**Your instructions:** Below are lines of data. Give the number of them that contain the string "truck", and nothing else.
*** Data supplied ***
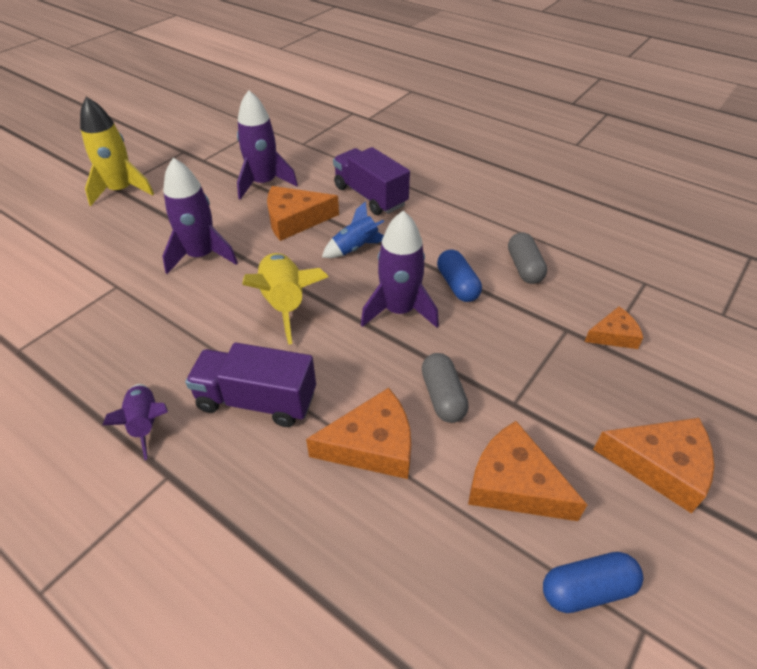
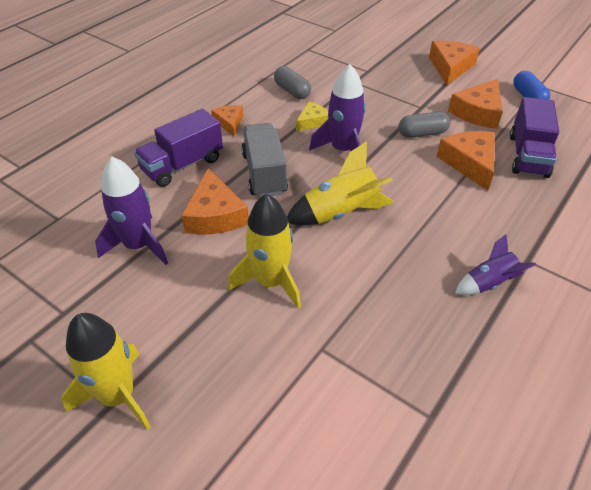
camera: 90 degrees left, 0 degrees up
purple rocket [162,158,238,274] -> yellow rocket [228,193,301,309]
purple truck [185,343,316,427] -> purple truck moved to [510,97,559,178]
blue rocket [322,201,384,258] -> grey truck [241,123,288,197]
blue capsule [437,249,482,302] -> yellow cheese [296,102,328,131]
grey capsule [508,232,547,284] -> grey capsule turned 60 degrees clockwise [274,66,311,99]
orange cheese [585,307,643,349] -> orange cheese moved to [211,105,244,137]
***
**Task solution:** 2